### EXERCISE GOAL
Could you output the entries that follow exactly, omitting any pictures they contain?

### ENTRIES SUPPLIED
· · · · ·

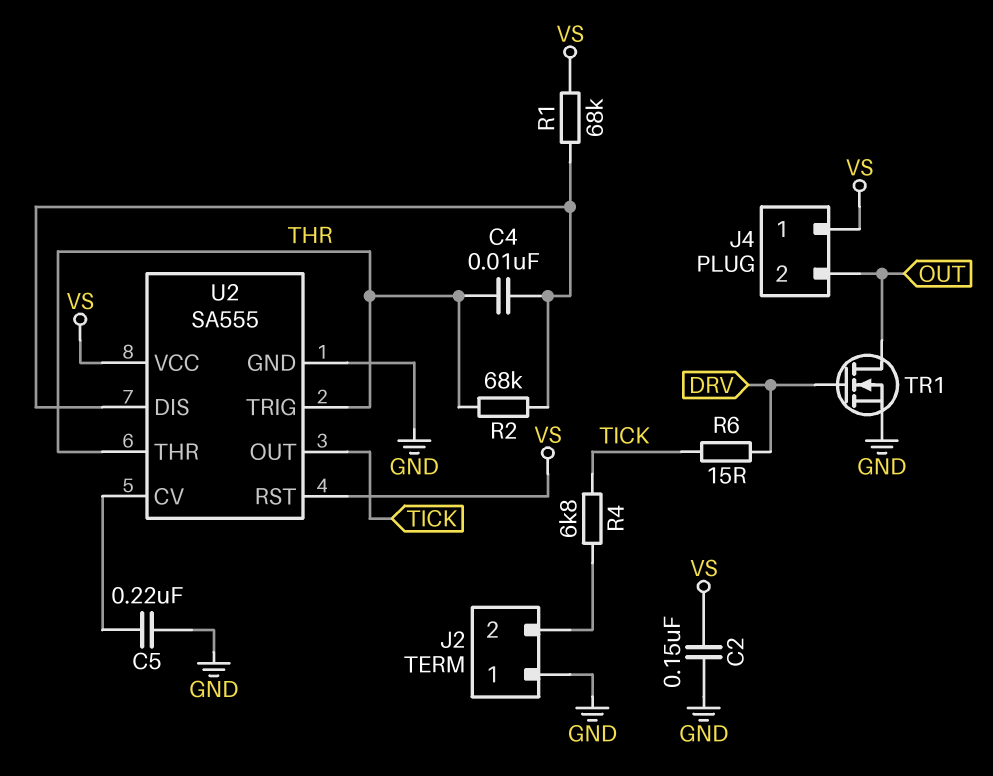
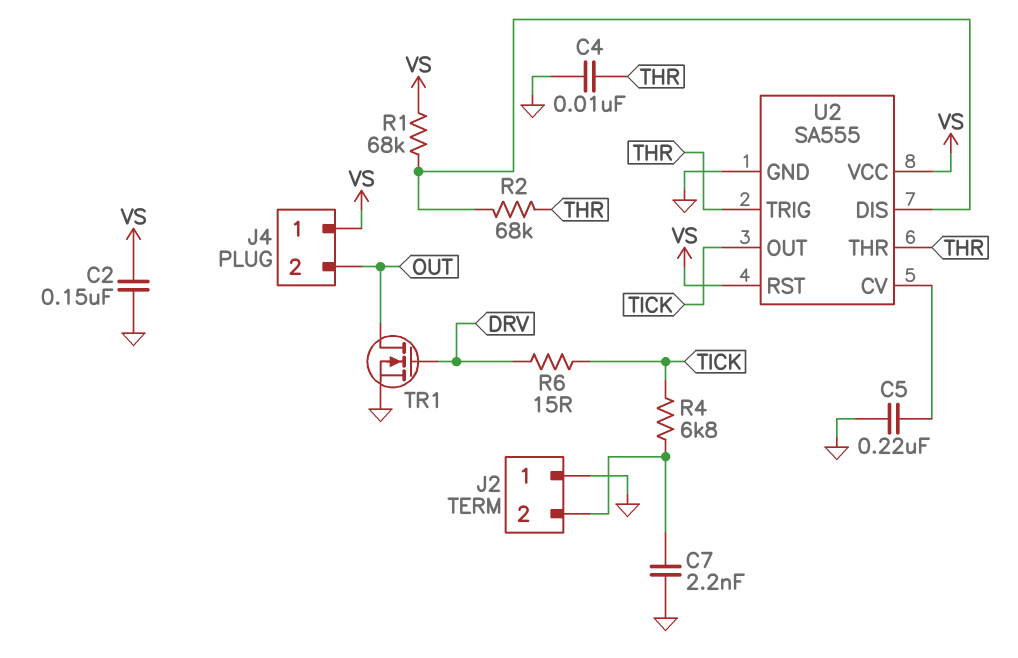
C4: 10nF (THR, U2/DIS) -> 10nF (GND, THR)
C7: none -> 2.2nF (GND, J2/2)

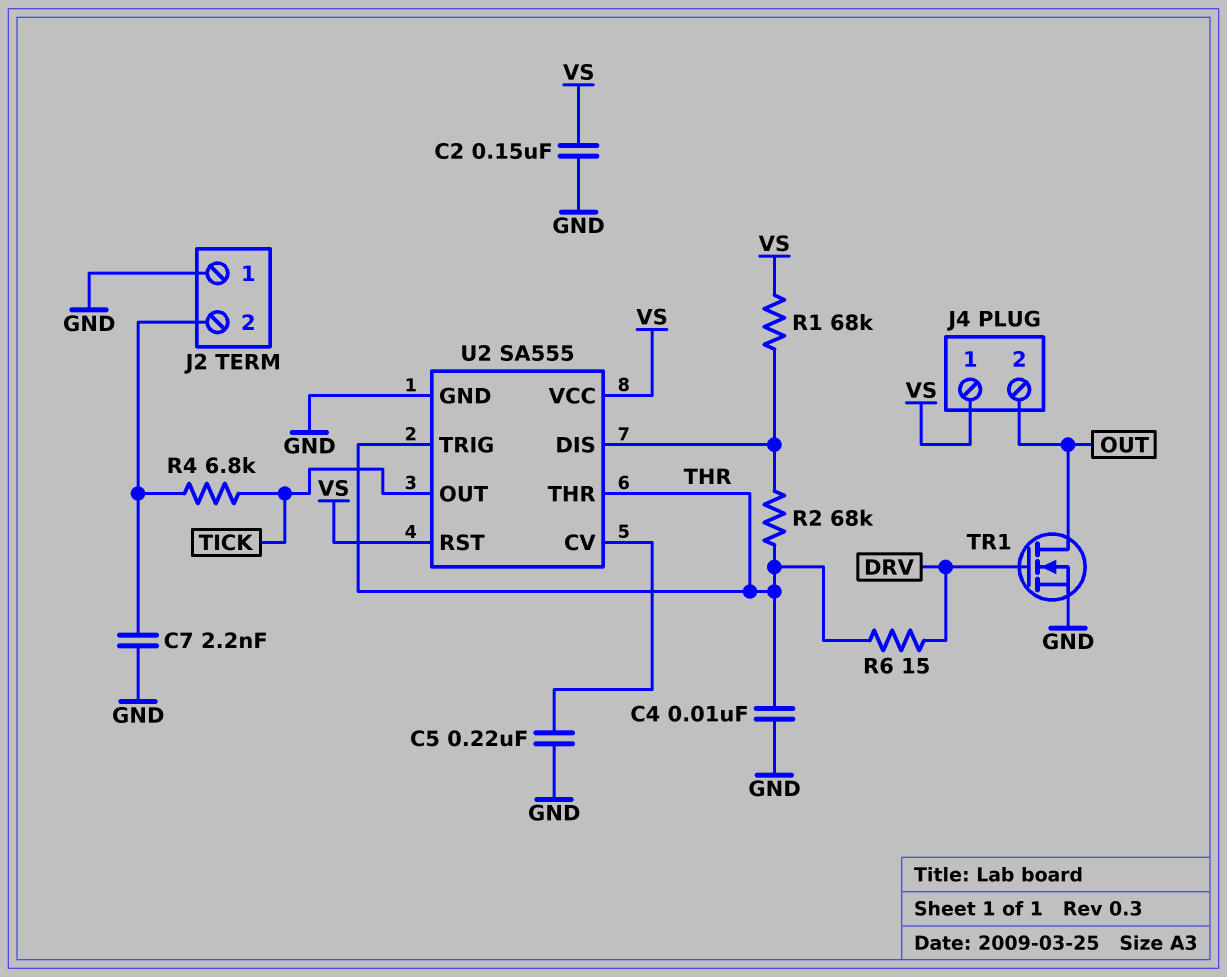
R6: 15 (DRV, TICK) -> 15 (DRV, THR)

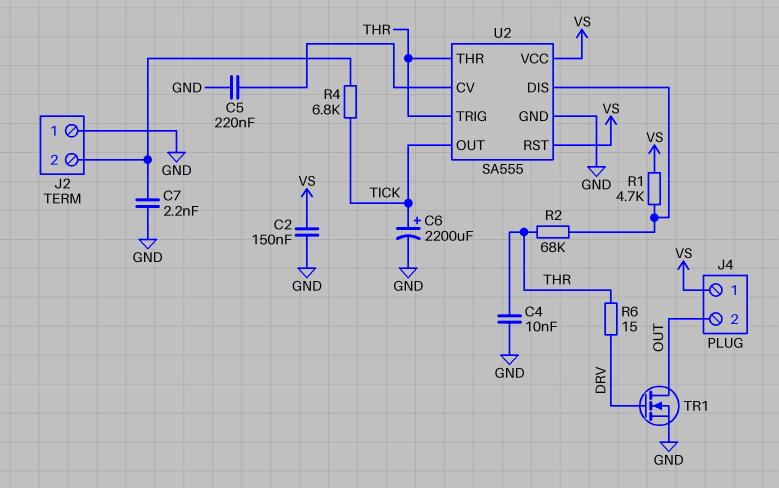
C6: none -> 2200uF (plus TICK, minus GND)
R1: 68k (U2/DIS, VS) -> 4.7k (U2/DIS, VS)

· · · · ·

### EXERCISE RESPONSE
C4: 10nF (THR, U2/DIS) -> 10nF (GND, THR)
C7: none -> 2.2nF (GND, J2/2)

R6: 15 (DRV, TICK) -> 15 (DRV, THR)

C6: none -> 2200uF (plus TICK, minus GND)
R1: 68k (U2/DIS, VS) -> 4.7k (U2/DIS, VS)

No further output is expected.